▶ [Prompt]:
Return, word for word, the line that contains "(333, 152) = (314, 466): grey" and every line after it through the end of the records.
(Beginning of Records supplied)
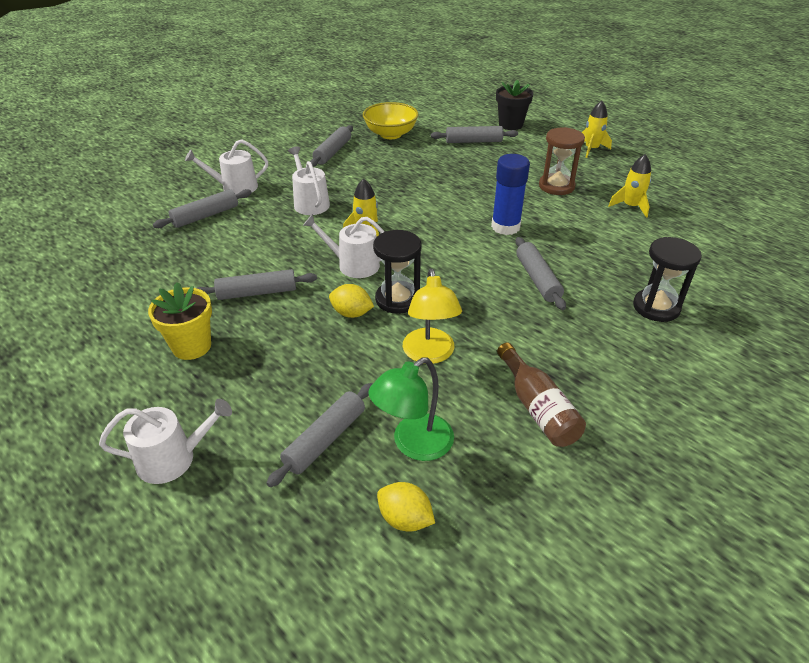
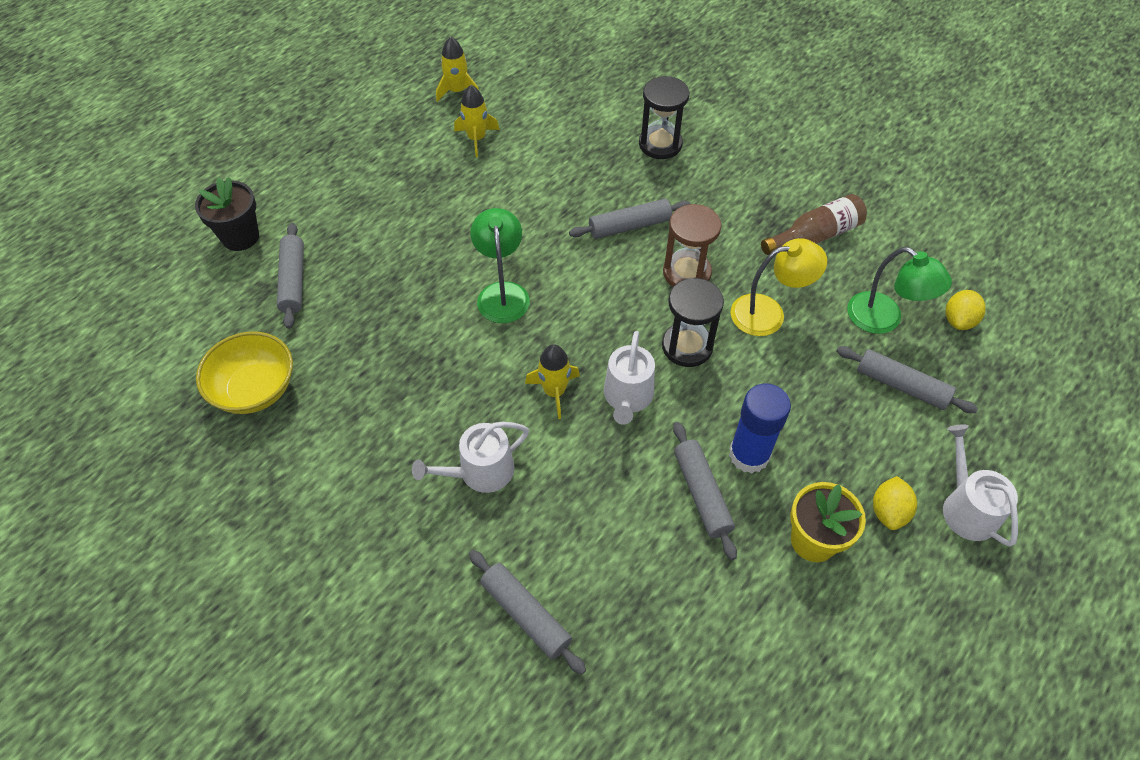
camera: 95 degrees left, 15 degrees up
(235, 187) = (434, 594): white watering can -> none
(333, 152) = (314, 466): grey rolling pin -> none
(351, 313) = (720, 387): yellow lemon -> yellow lemon (888, 512)
(461, 214) = (502, 293): none -> green lamp
(505, 227) = (528, 250): blue glue stick -> blue glue stick (749, 455)
(556, 186) = (429, 198): brown hourglass -> brown hourglass (687, 273)
(591, 149) = (330, 157): yellow rocket -> yellow rocket (457, 91)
(End of Records supplied)
▶ [Written answer]:
(333, 152) = (314, 466): grey rolling pin -> none
(351, 313) = (720, 387): yellow lemon -> yellow lemon (888, 512)
(461, 214) = (502, 293): none -> green lamp
(505, 227) = (528, 250): blue glue stick -> blue glue stick (749, 455)
(556, 186) = (429, 198): brown hourglass -> brown hourglass (687, 273)
(591, 149) = (330, 157): yellow rocket -> yellow rocket (457, 91)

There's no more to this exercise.